===== DATA FOR REVIEW
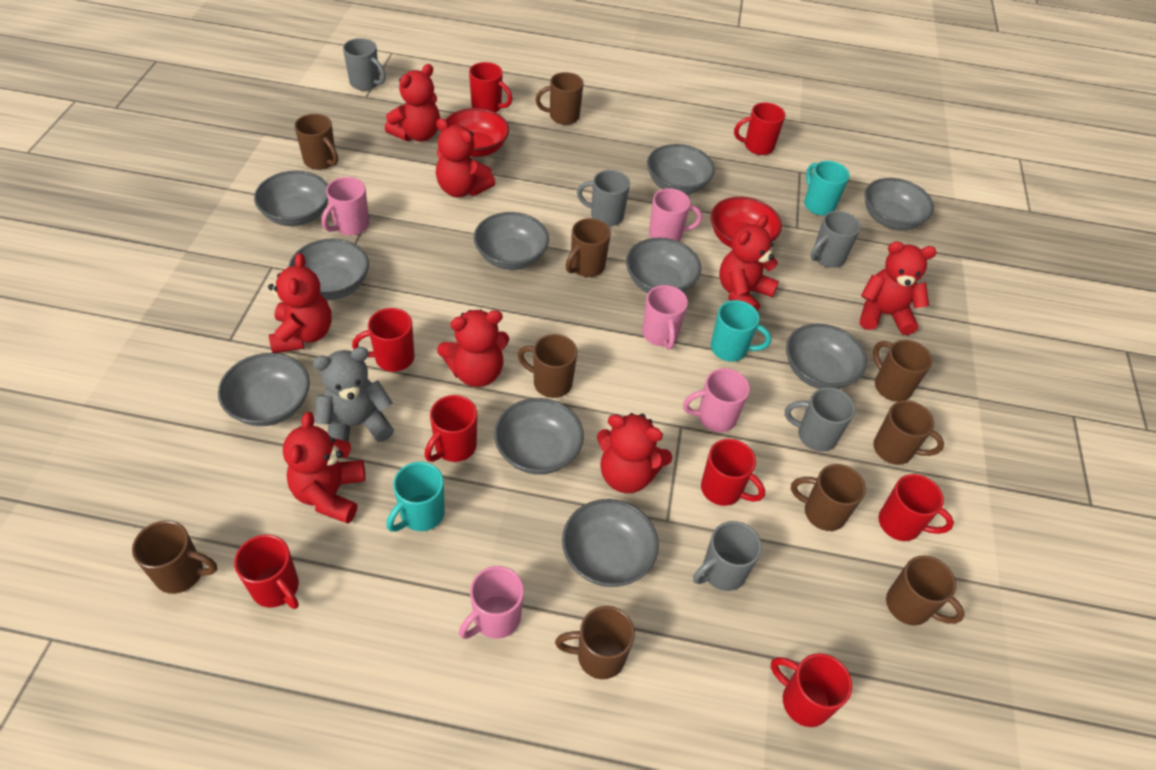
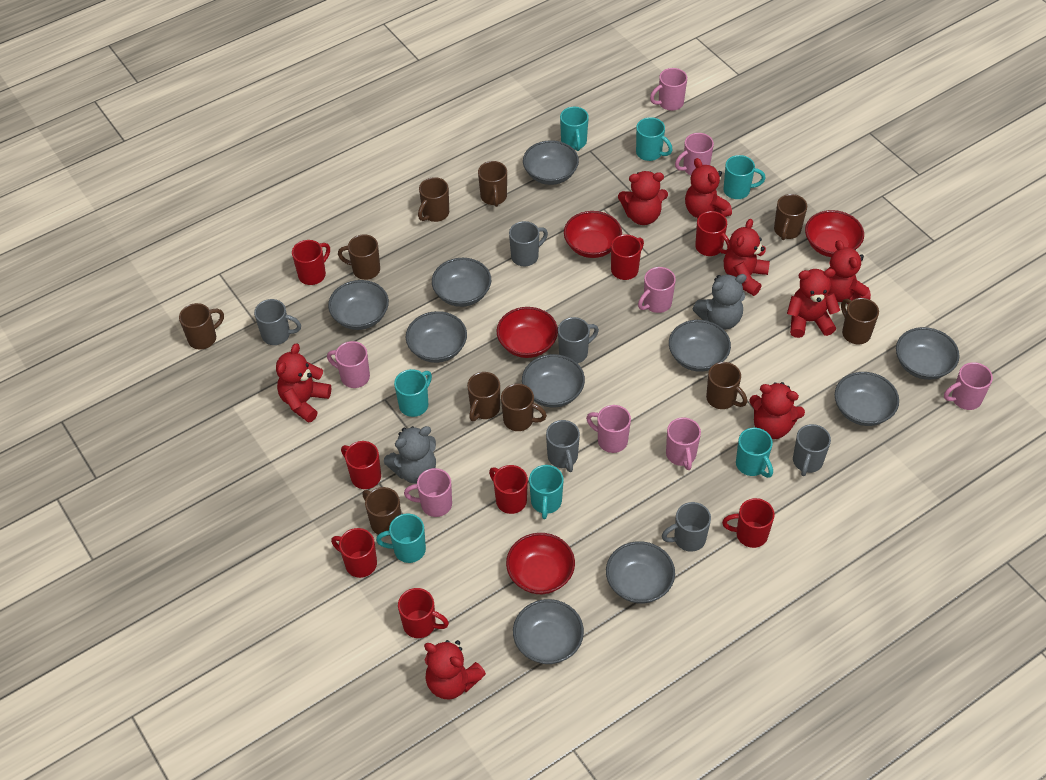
grey mug: 5 -> 6
grey teddy bear: 1 -> 2
pink mug: 5 -> 8
red bowl: 2 -> 4
turquoise mug: 3 -> 7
==========
◆ **WORK INSTRUCTION**
Write every entry again exactly as given, skipping the pictures.

◆ **COMPLETED EXERCISE**
grey mug: 5 -> 6
grey teddy bear: 1 -> 2
pink mug: 5 -> 8
red bowl: 2 -> 4
turquoise mug: 3 -> 7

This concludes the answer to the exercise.